## WORK INSTRUCTION
Using the records that follow, copy every line containing the word "shape".

__________

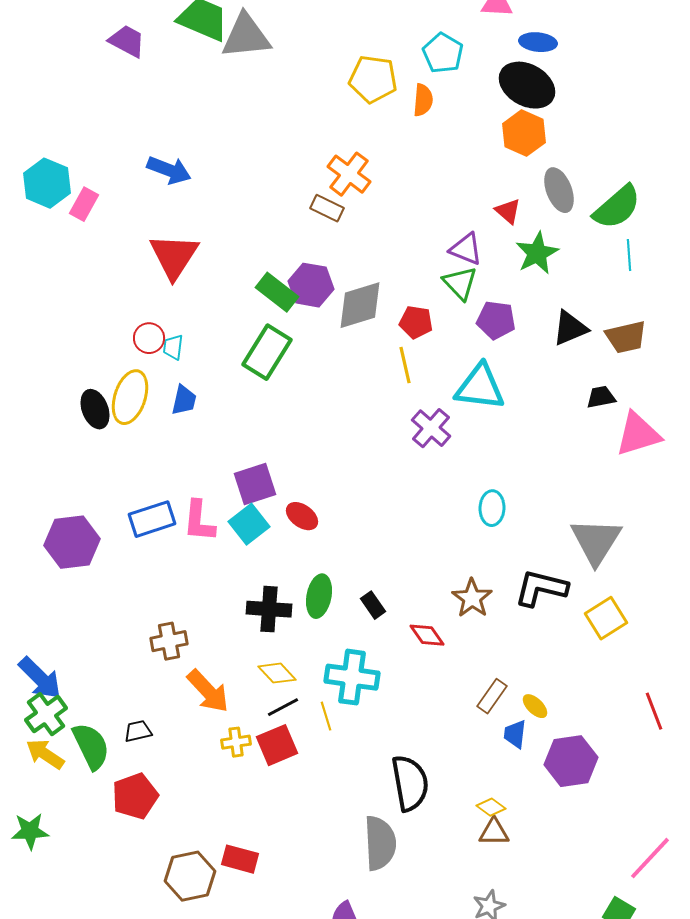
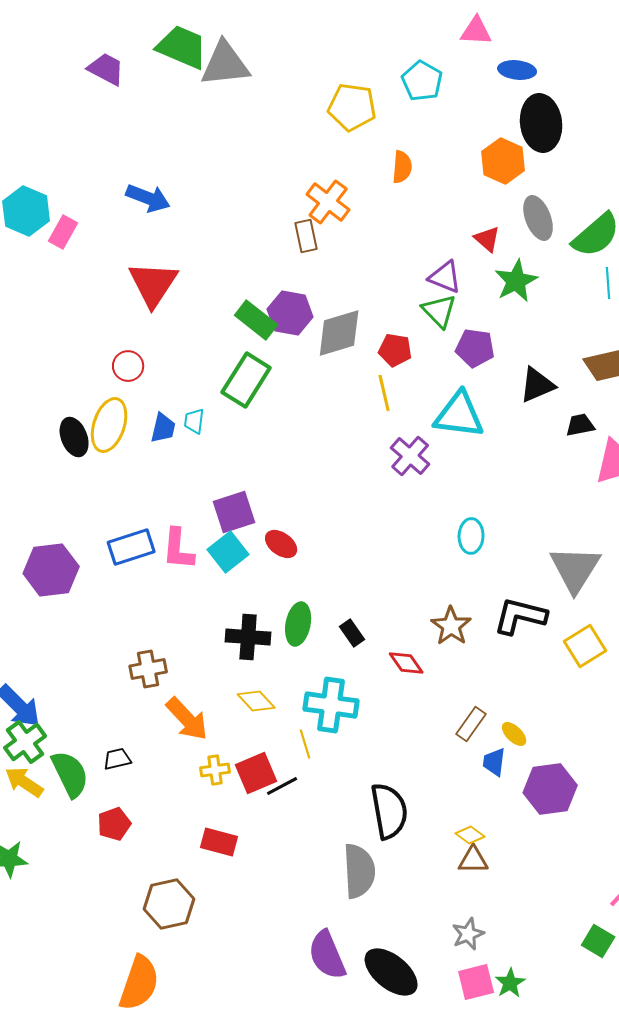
black ellipse: (527, 85) -> (541, 123), moved, turned 54
orange semicircle: (423, 100) -> (402, 167), moved
brown rectangle: (327, 208) -> (306, 236), turned 52
black triangle: (570, 328) -> (537, 385), moved
cyan trapezoid: (173, 347) -> (194, 421), moved
black line: (283, 707) -> (282, 786), moved
red pentagon: (135, 796) -> (114, 824), size x0.7
red rectangle: (240, 859) -> (219, 842), moved

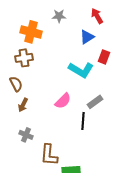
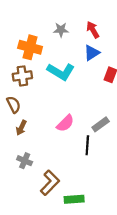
red arrow: (97, 16) -> (93, 30), moved
cyan L-shape: (81, 70) -> (61, 72), moved
brown L-shape: (49, 155) -> (50, 183), turned -140

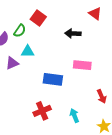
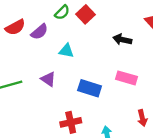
green semicircle: (20, 31) -> (62, 12), moved
purple triangle: (12, 63) -> (48, 79), moved, turned 48

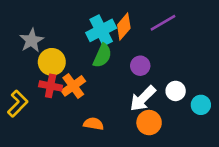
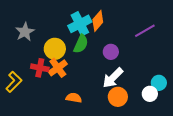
purple line: (163, 23) -> (145, 31), moved
yellow circle: (52, 62) -> (55, 49), moved
white circle: (176, 91) -> (150, 94), moved

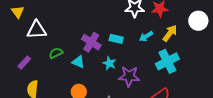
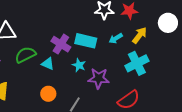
cyan rectangle: (116, 39) -> (86, 41), size x1.5
green semicircle: (56, 53) -> (25, 55), size x1.5

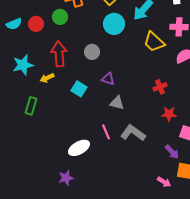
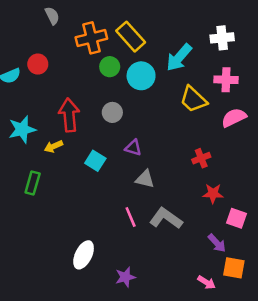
green circle: (60, 17) -> (110, 67), moved
red circle: (36, 24) -> (38, 64), moved
white ellipse: (79, 148) -> (84, 255), moved, turned -35
purple star: (66, 178) -> (125, 277), moved

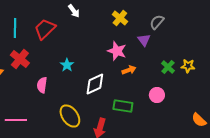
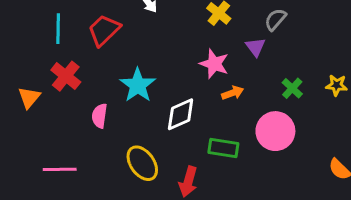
cyan star: (67, 65) -> (138, 85), size x1.6
yellow star: (188, 66) -> (337, 85), moved
pink circle: (157, 95) -> (275, 131), size x1.6

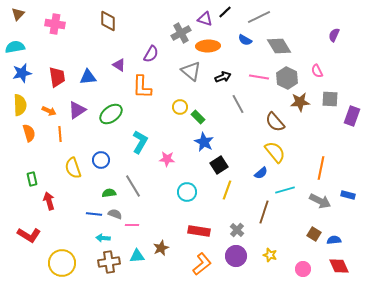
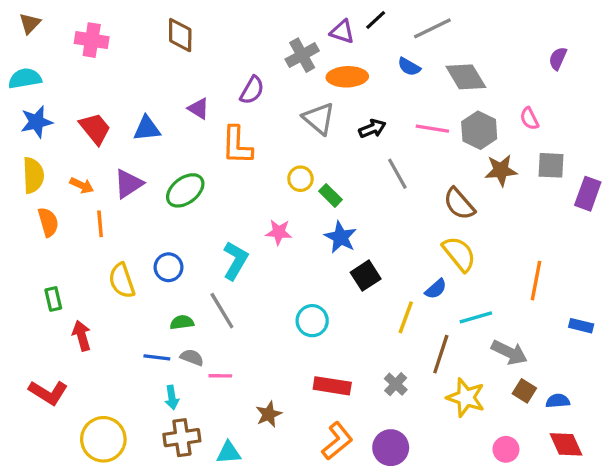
red trapezoid: (57, 77) -> (95, 129), turned -30
cyan L-shape: (140, 142) -> (235, 261), moved
pink star: (167, 159) -> (279, 232), moved
yellow line: (227, 190) -> (406, 317), moved
gray arrow: (320, 201) -> (509, 352), moved
cyan arrow: (103, 238) -> (172, 398), turned -104
yellow star: (270, 255) -> (466, 398), moved, size x1.6
cyan triangle: (137, 256) -> (229, 453), moved
purple circle: (236, 256) -> (391, 448), moved

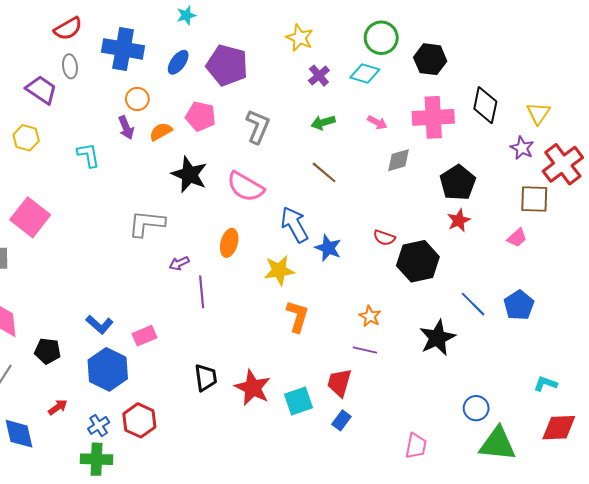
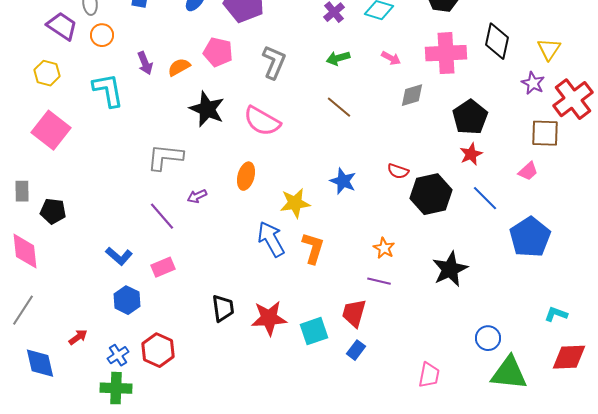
orange circle: (137, 99) -> (102, 35), moved
cyan L-shape: (88, 155) -> (108, 90), size x1.4
pink square: (30, 217) -> (51, 130), moved
blue arrow: (294, 224) -> (271, 239), moved
purple line: (202, 292) -> (162, 216), moved, turned -36
blue line: (473, 304) -> (485, 198), moved
blue pentagon: (519, 305) -> (530, 237), size x1.4
black pentagon: (48, 351) -> (53, 211), moved
blue hexagon: (108, 369) -> (127, 300), size x0.7
red star: (253, 388) -> (269, 318), turned -30

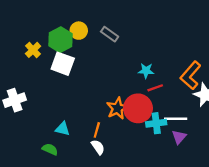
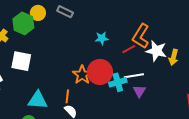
white square: (63, 64) -> (21, 61), moved
red line: (155, 88) -> (129, 49), moved
cyan triangle: (63, 129) -> (38, 100), size x1.5

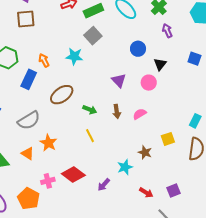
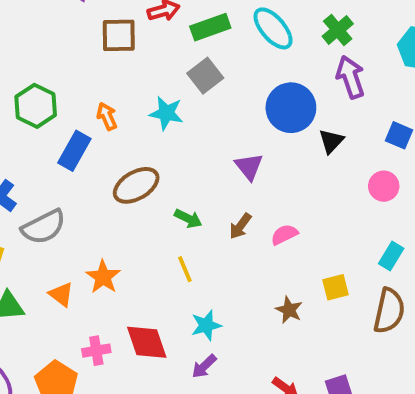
brown square: (26, 19) -> (119, 35), moved
purple arrow: (167, 31) -> (350, 77), size x1.5
blue circle: (138, 49) -> (291, 108), size x1.6
pink circle: (149, 83) -> (384, 186), moved
brown arrow: (117, 111) -> (240, 226), turned 40
gray semicircle: (29, 120) -> (44, 227), moved
cyan star: (125, 167) -> (206, 325), moved
red diamond: (73, 175) -> (147, 342), turned 30

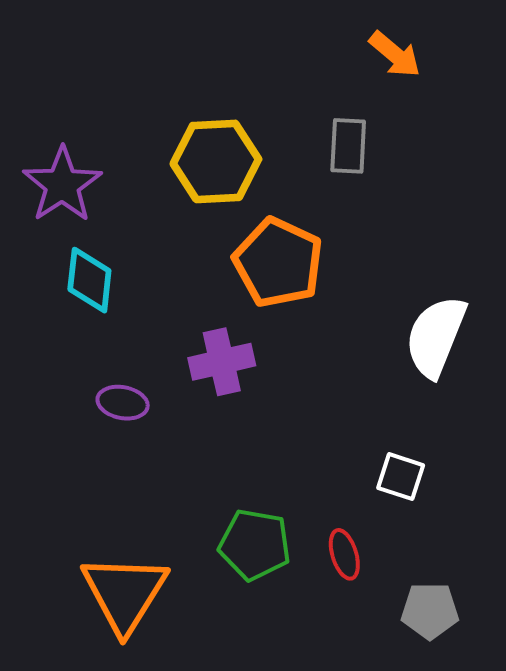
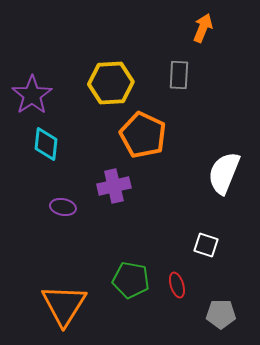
orange arrow: (395, 54) -> (203, 28), turned -108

__________

## SOLVED EXERCISE
cyan L-shape: (81, 70) -> (61, 72), moved
brown L-shape: (49, 155) -> (50, 183), turned -140
cyan L-shape: (140, 142) -> (235, 261), moved
cyan L-shape: (88, 155) -> (108, 90), size x1.4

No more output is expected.